REQUIREMENT:
The answer must consist solely of the lines from the line with "pink square: (44, 120)" to the final line of the data below, reproduced exactly, pictures omitted.

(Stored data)
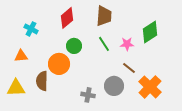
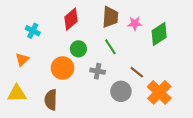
pink star: (127, 44) -> (135, 23), moved
orange triangle: (21, 56) -> (22, 59), turned -40
brown semicircle: (42, 81) -> (51, 100), moved
gray cross: (88, 95) -> (98, 71), moved

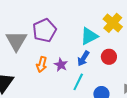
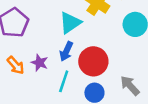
red circle: (109, 57) -> (93, 61), moved, size x1.5
orange arrow: (42, 64) -> (16, 65), turned -49

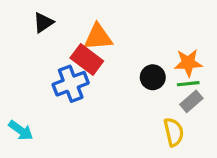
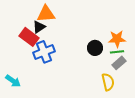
black triangle: (43, 23) -> (39, 27), moved
orange triangle: (98, 37) -> (46, 14), moved
red rectangle: (87, 60) -> (29, 37), moved

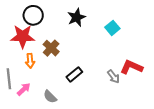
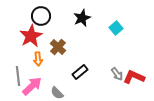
red star: (23, 36) -> (31, 36), turned -30
red L-shape: (131, 67) -> (134, 77), moved
pink arrow: (24, 89) -> (32, 86), size x1.5

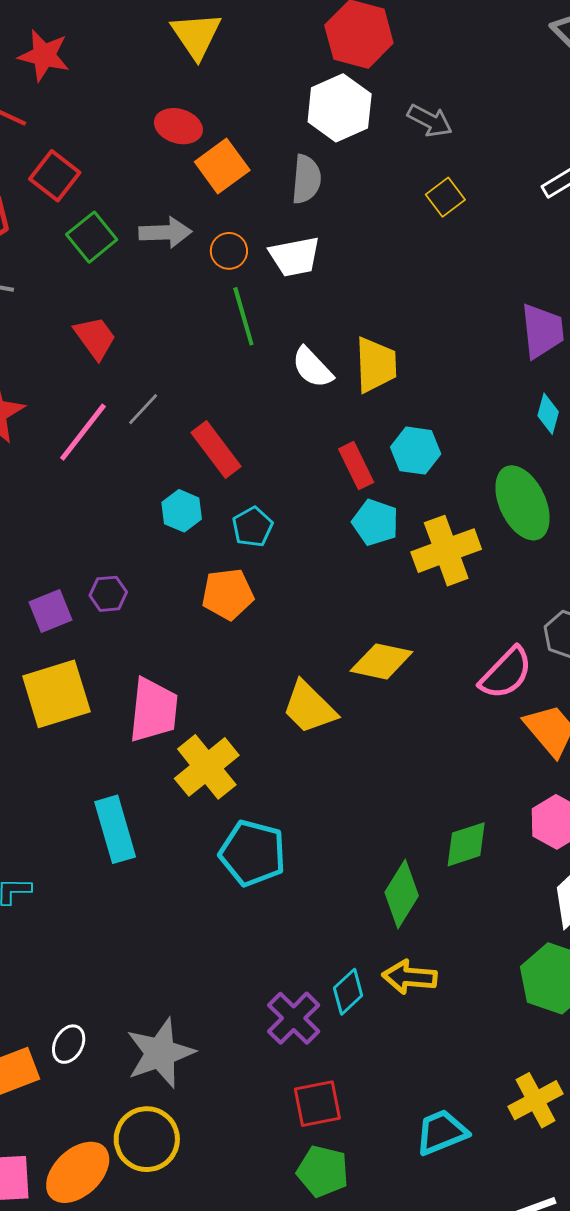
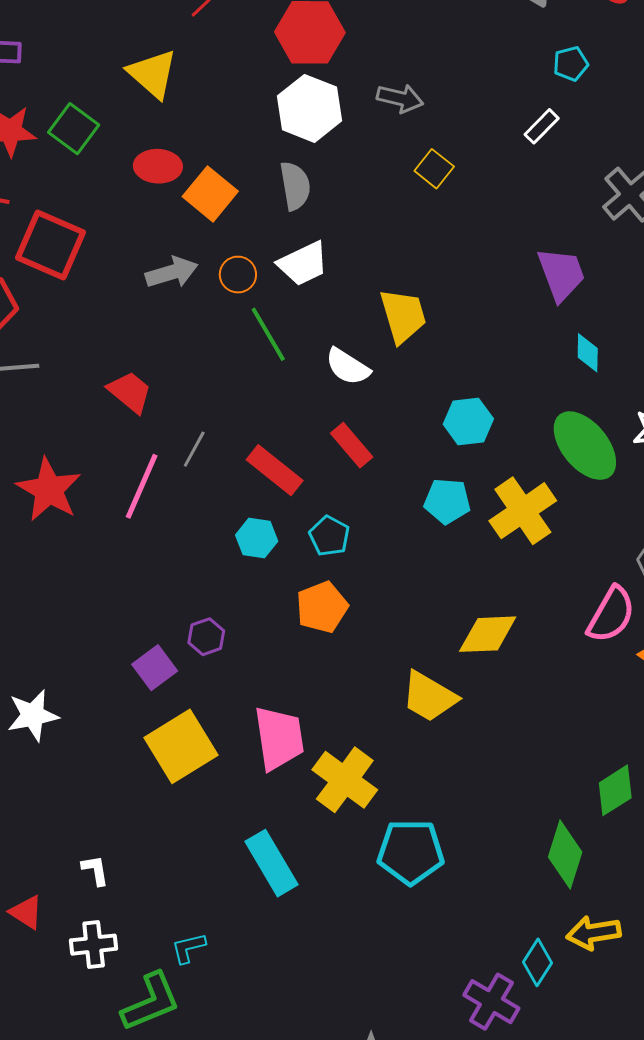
red square: (55, 176) -> (50, 245), size x1.4
green square: (92, 237) -> (74, 129), moved
yellow trapezoid: (376, 365) -> (403, 316), moved
red rectangle: (356, 466) -> (352, 445), moved

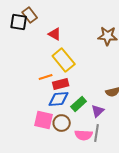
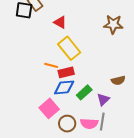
orange line: (46, 77) -> (51, 65), turned 32
pink square: (44, 120) -> (49, 108), turned 36
brown circle: (62, 123) -> (67, 124), moved

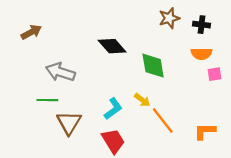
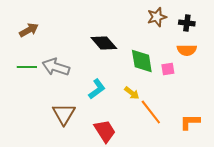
pink square: (214, 74) -> (168, 69), moved
green line: (47, 100) -> (27, 67), moved
cyan L-shape: (113, 109) -> (97, 89), moved

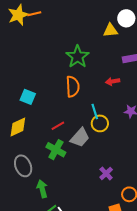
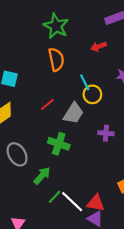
green cross: (56, 150) -> (59, 144), moved
purple cross: (106, 173) -> (106, 133), moved, turned -32
green arrow: (42, 189) -> (42, 176), turned 66

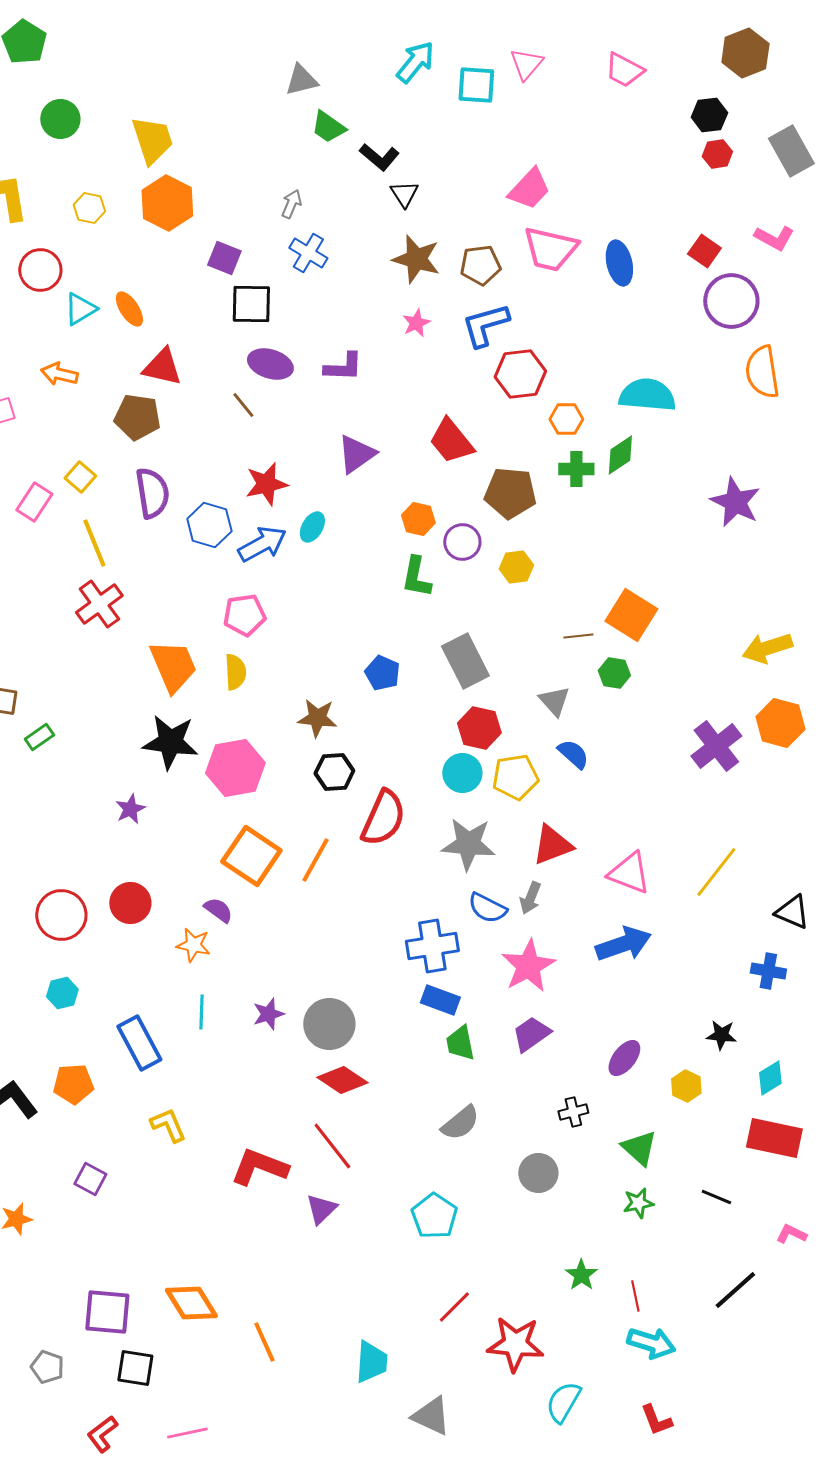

SOLUTION TO THIS EXERCISE:
pink square: (44, 120) -> (49, 108), turned 36
brown circle: (62, 123) -> (67, 124), moved

pink square: (214, 74) -> (168, 69), moved
green line: (47, 100) -> (27, 67), moved
cyan L-shape: (113, 109) -> (97, 89), moved

green cross: (56, 150) -> (59, 144), moved
purple cross: (106, 173) -> (106, 133), moved, turned -32
green arrow: (42, 189) -> (42, 176), turned 66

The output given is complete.